Scene geometry reasoning data:
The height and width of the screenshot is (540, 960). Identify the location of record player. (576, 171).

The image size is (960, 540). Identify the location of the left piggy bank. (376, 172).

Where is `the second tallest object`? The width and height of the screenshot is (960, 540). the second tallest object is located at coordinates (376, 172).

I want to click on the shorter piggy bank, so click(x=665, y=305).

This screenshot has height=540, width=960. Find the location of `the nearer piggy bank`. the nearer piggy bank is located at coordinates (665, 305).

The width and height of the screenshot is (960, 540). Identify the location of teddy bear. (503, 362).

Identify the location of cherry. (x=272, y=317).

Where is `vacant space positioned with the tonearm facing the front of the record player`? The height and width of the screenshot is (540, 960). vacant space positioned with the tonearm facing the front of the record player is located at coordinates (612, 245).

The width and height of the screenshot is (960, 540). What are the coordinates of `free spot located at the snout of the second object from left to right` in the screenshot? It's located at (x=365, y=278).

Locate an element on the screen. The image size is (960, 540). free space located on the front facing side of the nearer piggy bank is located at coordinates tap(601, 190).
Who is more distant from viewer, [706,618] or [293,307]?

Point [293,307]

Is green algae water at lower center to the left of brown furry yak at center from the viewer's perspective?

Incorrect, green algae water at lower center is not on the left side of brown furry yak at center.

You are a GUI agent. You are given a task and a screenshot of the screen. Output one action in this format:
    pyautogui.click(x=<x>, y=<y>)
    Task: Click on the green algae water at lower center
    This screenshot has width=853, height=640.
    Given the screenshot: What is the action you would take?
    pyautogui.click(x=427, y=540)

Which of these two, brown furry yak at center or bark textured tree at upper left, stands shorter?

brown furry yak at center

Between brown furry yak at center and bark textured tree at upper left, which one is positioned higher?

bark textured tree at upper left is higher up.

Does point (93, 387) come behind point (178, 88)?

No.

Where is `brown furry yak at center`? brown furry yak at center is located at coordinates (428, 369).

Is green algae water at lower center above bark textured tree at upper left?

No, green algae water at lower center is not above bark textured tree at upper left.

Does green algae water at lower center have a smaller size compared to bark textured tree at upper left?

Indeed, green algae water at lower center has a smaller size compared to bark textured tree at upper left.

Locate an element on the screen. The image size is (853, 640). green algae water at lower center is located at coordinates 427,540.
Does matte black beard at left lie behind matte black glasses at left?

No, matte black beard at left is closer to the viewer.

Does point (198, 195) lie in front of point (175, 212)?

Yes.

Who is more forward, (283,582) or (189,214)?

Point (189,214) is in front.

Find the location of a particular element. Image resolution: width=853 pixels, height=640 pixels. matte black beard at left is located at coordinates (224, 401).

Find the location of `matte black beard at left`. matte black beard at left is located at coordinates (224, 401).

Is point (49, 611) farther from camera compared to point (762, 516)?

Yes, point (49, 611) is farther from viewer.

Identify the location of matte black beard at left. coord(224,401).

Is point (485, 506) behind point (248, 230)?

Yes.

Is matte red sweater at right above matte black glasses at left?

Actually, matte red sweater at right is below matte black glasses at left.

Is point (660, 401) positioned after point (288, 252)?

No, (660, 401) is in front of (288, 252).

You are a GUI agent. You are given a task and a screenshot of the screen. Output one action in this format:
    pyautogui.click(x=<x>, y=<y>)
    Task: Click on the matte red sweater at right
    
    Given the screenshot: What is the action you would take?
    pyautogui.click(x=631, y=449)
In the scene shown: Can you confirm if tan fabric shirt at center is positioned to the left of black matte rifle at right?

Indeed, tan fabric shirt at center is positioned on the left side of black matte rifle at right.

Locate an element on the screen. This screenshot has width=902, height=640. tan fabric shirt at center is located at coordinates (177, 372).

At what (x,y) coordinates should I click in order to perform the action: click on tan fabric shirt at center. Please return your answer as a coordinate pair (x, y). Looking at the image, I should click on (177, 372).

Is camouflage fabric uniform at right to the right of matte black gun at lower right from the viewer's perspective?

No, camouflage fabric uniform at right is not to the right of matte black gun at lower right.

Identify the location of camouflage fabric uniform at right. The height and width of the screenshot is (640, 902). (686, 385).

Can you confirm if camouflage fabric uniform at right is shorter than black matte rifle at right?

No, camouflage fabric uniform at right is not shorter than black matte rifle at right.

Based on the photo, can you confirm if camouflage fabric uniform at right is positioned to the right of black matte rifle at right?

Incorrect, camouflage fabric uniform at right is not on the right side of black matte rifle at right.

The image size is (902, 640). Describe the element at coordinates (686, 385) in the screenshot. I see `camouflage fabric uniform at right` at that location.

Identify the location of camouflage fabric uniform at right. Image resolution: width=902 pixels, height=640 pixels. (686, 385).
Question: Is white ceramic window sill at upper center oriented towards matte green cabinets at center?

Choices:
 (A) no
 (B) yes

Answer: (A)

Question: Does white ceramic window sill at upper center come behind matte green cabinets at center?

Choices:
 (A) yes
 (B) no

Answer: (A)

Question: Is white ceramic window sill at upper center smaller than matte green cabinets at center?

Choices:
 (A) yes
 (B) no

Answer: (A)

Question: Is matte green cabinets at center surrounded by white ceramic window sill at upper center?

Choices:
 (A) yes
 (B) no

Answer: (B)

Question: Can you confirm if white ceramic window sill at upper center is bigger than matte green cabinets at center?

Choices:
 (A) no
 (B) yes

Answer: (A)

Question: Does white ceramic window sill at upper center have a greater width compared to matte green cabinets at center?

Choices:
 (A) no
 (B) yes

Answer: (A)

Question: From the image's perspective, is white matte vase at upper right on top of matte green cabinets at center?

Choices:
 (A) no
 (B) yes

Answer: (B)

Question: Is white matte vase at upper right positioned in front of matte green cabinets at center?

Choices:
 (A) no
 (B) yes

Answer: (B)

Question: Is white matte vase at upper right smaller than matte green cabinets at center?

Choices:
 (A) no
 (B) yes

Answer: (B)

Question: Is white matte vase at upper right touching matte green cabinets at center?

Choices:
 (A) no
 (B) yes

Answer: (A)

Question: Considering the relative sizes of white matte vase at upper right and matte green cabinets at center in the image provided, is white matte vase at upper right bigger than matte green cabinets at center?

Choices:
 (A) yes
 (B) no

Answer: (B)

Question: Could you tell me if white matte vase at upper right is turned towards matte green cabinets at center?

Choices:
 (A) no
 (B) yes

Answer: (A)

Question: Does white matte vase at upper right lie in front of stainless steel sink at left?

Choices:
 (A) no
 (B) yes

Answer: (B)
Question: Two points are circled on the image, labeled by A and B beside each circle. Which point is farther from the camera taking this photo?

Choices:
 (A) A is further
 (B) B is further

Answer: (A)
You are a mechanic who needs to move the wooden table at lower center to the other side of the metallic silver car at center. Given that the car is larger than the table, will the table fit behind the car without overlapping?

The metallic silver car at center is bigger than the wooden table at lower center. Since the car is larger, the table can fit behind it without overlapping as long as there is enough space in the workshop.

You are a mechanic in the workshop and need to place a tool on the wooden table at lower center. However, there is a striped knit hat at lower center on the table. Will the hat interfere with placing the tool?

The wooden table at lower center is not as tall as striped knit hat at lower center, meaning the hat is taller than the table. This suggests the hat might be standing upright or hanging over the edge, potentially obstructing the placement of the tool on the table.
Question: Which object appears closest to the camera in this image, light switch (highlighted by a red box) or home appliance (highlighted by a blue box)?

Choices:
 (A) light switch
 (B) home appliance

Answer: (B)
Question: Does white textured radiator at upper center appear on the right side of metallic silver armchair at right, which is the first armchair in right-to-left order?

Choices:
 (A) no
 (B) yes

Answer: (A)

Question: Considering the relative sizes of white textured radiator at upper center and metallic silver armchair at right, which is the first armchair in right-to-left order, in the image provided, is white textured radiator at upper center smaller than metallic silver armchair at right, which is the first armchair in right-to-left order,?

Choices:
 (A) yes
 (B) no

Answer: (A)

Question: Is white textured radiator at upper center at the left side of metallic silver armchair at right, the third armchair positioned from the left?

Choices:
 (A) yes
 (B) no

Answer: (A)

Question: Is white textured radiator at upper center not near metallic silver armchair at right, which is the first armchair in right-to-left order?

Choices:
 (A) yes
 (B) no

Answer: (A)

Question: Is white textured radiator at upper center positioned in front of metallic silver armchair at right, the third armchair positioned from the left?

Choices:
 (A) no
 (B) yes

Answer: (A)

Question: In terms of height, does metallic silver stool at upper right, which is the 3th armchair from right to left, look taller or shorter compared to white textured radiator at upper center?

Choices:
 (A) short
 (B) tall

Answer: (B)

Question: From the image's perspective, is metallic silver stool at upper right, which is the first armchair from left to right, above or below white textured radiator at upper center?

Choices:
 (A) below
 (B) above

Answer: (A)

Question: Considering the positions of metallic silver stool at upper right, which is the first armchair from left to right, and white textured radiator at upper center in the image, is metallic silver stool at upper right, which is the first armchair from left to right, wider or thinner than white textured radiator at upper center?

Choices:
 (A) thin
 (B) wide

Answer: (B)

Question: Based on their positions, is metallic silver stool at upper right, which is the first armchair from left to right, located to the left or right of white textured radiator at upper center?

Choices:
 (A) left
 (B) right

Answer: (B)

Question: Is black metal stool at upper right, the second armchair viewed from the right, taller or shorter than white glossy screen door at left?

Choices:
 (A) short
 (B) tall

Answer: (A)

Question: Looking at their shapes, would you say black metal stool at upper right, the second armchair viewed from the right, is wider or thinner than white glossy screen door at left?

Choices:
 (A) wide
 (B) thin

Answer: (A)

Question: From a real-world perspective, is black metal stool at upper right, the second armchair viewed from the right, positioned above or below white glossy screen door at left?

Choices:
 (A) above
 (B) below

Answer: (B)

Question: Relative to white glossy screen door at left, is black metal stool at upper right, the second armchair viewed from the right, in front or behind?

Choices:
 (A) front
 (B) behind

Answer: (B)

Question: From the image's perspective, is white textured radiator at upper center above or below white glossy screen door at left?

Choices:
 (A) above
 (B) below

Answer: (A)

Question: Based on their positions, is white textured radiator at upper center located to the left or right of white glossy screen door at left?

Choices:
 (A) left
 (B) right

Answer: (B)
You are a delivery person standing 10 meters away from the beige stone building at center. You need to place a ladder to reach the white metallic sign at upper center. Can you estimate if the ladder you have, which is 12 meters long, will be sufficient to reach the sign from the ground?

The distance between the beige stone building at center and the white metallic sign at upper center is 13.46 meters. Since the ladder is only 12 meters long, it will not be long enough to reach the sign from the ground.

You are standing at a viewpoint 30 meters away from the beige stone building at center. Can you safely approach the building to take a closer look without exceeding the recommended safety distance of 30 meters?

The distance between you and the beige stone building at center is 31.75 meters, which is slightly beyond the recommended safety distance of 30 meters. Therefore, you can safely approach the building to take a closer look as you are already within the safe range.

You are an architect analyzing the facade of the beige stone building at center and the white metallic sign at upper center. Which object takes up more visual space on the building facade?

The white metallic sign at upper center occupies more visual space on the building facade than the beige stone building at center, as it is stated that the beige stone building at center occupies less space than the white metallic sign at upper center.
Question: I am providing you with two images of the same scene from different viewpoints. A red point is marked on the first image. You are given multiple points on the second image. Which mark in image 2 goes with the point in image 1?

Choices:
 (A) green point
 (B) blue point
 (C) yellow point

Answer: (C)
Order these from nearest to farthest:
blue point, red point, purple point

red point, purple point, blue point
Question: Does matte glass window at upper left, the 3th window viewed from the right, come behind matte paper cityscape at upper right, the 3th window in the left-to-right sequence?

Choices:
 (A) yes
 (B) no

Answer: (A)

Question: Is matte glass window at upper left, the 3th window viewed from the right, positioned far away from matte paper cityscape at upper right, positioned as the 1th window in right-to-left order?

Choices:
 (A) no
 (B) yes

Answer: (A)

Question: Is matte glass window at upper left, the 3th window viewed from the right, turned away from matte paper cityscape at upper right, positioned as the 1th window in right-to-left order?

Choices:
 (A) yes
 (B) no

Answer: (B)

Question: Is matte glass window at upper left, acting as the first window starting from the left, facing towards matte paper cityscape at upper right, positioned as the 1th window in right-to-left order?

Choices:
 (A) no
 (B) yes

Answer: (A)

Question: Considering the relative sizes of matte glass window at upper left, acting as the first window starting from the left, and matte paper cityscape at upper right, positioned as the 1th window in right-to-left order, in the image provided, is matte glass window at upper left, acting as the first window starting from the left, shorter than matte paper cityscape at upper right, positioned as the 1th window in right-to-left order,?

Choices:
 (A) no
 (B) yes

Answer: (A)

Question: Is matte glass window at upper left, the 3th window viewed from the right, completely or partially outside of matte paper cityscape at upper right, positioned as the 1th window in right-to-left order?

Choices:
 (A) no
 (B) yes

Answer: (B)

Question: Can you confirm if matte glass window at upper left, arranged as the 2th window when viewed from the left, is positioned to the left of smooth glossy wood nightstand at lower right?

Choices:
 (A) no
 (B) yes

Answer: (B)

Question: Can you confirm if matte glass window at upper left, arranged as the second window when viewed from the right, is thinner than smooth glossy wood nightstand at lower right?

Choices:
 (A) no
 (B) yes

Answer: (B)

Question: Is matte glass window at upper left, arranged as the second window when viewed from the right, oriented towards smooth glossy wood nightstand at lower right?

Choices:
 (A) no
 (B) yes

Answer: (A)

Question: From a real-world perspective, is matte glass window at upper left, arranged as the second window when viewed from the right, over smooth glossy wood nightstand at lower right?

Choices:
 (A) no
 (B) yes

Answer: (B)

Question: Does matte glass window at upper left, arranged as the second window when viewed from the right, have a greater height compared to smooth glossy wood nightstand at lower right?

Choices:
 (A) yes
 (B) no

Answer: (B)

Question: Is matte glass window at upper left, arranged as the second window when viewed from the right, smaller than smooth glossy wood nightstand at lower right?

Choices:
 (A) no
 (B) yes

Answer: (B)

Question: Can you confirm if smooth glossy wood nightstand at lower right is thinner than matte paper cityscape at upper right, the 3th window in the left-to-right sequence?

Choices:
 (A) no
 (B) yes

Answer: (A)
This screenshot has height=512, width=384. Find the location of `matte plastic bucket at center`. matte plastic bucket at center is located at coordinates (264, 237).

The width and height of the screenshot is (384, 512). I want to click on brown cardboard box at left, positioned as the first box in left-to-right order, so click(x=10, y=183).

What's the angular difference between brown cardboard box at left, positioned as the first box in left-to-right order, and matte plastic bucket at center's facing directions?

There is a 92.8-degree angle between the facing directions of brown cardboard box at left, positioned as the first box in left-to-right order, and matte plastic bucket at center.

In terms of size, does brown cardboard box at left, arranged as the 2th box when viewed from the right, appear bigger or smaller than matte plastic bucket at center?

> EXERCISE DESCRIPTION:
Begin at the first line and stop after the line that contains "The image size is (960, 540). Identify". Put these lines into a numbered list, leaving out any blank lines.

> TASK SOLUTION:
1. The height and width of the screenshot is (540, 960). Identify the location of record player. (576, 171).
2. The image size is (960, 540). Identify the location of the left piggy bank. (376, 172).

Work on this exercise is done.